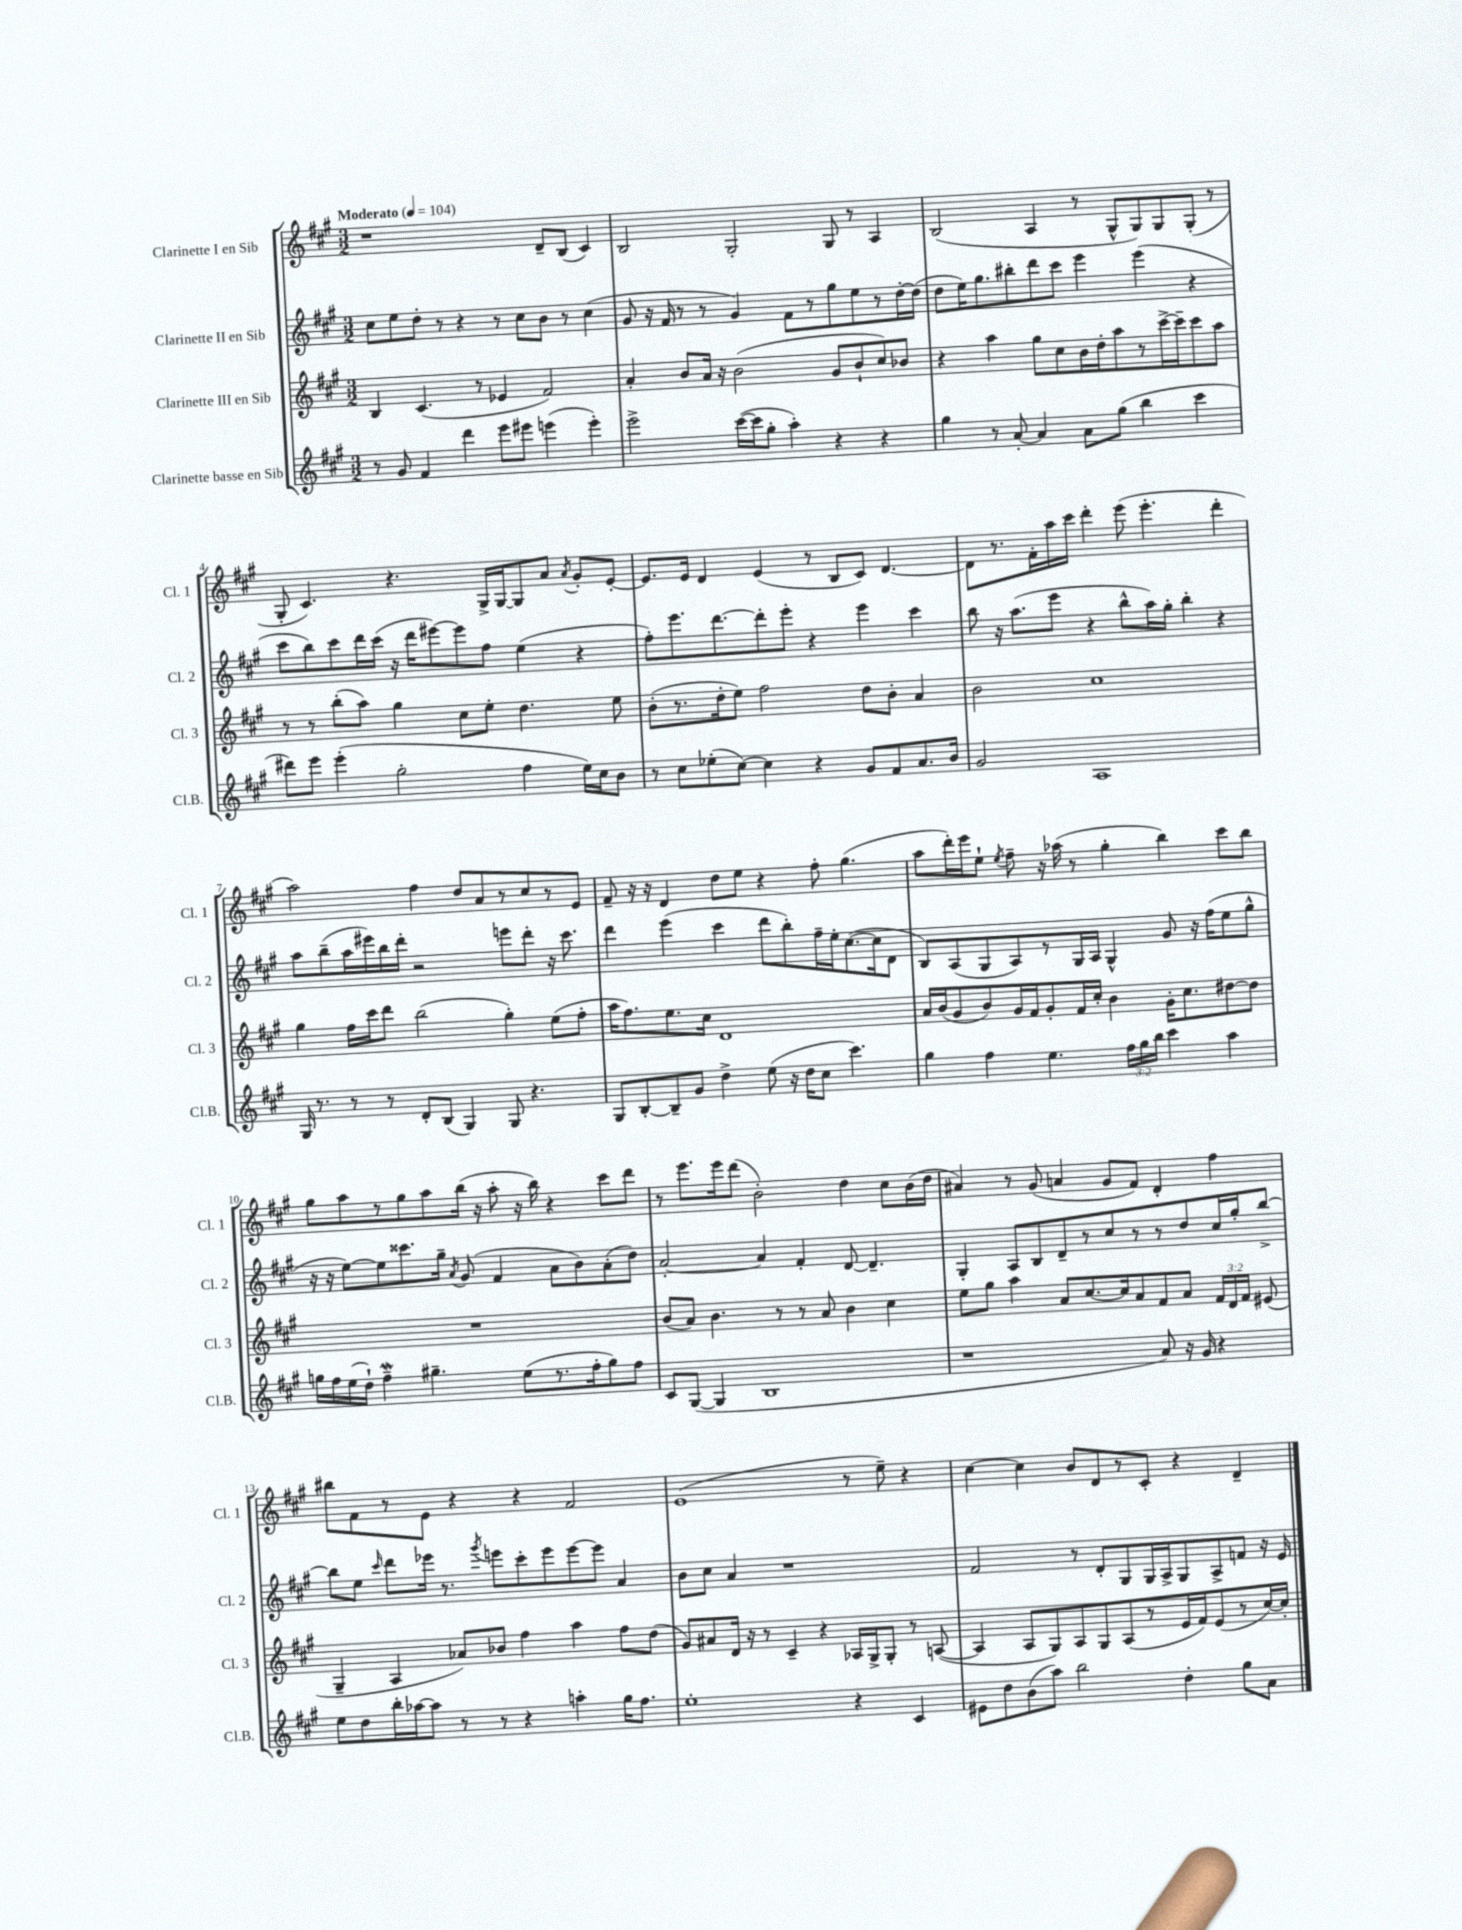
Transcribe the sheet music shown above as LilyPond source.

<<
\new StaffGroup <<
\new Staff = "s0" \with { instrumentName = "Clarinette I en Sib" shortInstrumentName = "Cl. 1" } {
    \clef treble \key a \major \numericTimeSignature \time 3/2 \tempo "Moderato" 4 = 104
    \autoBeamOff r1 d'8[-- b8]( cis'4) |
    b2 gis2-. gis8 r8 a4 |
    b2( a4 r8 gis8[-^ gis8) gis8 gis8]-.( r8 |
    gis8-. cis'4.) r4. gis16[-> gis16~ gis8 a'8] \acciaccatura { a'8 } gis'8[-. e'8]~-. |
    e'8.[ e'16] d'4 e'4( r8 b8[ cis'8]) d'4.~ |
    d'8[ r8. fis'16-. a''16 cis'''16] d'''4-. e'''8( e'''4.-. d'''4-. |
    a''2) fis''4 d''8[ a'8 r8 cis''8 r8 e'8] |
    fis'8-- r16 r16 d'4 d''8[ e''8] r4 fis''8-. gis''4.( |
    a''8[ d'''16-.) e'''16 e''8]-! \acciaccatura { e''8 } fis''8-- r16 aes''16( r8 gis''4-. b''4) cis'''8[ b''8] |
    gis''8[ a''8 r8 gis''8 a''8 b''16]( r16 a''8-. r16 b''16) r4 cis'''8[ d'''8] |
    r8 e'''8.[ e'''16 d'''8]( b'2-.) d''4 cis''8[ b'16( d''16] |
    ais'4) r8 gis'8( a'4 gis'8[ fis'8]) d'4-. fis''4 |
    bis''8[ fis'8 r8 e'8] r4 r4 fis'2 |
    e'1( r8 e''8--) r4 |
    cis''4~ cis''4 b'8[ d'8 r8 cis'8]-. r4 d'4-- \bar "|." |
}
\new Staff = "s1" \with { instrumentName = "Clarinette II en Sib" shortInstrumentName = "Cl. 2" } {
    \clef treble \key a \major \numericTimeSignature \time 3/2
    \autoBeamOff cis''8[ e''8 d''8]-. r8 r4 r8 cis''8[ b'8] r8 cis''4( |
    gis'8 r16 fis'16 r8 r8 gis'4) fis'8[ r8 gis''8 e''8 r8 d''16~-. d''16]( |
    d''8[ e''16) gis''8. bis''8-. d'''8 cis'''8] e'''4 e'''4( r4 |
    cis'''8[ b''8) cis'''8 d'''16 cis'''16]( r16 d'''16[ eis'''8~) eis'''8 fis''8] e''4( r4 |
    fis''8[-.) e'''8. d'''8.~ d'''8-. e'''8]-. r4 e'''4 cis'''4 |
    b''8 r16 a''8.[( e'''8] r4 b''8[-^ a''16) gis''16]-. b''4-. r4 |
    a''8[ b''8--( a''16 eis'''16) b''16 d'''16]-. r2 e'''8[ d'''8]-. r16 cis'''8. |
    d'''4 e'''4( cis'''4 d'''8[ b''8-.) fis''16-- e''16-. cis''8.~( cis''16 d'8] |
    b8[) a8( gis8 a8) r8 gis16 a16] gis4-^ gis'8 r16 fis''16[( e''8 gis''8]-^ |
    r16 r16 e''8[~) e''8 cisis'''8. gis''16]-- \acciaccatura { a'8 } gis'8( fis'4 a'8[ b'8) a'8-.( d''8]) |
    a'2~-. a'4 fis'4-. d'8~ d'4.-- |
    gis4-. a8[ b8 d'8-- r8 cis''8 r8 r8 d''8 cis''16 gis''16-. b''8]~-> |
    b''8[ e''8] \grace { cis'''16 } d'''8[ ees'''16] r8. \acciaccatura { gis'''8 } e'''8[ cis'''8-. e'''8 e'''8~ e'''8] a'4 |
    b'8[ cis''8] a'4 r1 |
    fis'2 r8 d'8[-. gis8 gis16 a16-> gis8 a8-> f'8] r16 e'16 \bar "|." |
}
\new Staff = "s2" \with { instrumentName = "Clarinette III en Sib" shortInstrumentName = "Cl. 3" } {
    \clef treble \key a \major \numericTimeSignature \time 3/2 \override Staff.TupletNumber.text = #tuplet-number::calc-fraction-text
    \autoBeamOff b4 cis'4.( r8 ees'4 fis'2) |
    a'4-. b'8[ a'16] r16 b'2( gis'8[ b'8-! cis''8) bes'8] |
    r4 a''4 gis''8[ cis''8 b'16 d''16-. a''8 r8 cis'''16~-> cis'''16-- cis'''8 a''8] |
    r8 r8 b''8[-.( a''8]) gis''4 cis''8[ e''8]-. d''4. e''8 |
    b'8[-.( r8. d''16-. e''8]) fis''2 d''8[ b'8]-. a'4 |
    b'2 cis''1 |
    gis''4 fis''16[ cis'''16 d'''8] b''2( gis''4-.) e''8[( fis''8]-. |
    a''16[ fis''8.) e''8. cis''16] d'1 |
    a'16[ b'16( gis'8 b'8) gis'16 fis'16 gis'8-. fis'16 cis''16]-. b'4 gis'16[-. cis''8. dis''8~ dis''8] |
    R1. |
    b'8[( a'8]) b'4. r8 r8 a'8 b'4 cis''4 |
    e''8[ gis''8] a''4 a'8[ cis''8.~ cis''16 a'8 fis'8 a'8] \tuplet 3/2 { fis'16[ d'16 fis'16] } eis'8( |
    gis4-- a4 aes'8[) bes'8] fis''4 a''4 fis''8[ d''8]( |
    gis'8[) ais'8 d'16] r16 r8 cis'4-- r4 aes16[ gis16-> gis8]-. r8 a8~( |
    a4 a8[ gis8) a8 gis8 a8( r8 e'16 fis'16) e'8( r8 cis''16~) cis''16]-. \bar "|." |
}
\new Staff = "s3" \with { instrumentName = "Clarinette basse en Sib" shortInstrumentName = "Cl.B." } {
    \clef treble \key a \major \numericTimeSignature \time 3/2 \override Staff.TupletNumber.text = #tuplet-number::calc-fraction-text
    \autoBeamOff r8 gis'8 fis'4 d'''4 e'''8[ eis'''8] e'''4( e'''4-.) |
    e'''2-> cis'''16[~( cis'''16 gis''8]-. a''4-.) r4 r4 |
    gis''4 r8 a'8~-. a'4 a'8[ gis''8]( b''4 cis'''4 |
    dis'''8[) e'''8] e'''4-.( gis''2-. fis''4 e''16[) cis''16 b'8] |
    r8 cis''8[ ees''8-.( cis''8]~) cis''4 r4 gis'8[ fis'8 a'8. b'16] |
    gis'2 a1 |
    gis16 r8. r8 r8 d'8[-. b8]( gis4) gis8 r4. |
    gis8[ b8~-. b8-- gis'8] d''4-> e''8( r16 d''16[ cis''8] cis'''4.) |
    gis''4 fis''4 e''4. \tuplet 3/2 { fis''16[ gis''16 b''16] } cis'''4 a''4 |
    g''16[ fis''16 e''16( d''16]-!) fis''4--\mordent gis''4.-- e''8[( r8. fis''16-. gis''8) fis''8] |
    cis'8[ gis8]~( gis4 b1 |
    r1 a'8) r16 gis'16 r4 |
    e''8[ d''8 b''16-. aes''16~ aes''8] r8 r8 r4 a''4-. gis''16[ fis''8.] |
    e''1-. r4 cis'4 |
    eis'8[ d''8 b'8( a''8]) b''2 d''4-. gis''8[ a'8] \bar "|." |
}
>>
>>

---

**EXERCISE DIRECTIONS**
Which lines of the records contain the string "autoBeamOff"? Collect every such line, treating uppercase and lowercase as different.

**FINAL RESULT**
    \autoBeamOff r1 d'8[-- b8]( cis'4) |
    \autoBeamOff cis''8[ e''8 d''8]-. r8 r4 r8 cis''8[ b'8] r8 cis''4( |
    \autoBeamOff b4 cis'4.( r8 ees'4 fis'2) |
    \autoBeamOff r8 gis'8 fis'4 d'''4 e'''8[ eis'''8] e'''4( e'''4-.) |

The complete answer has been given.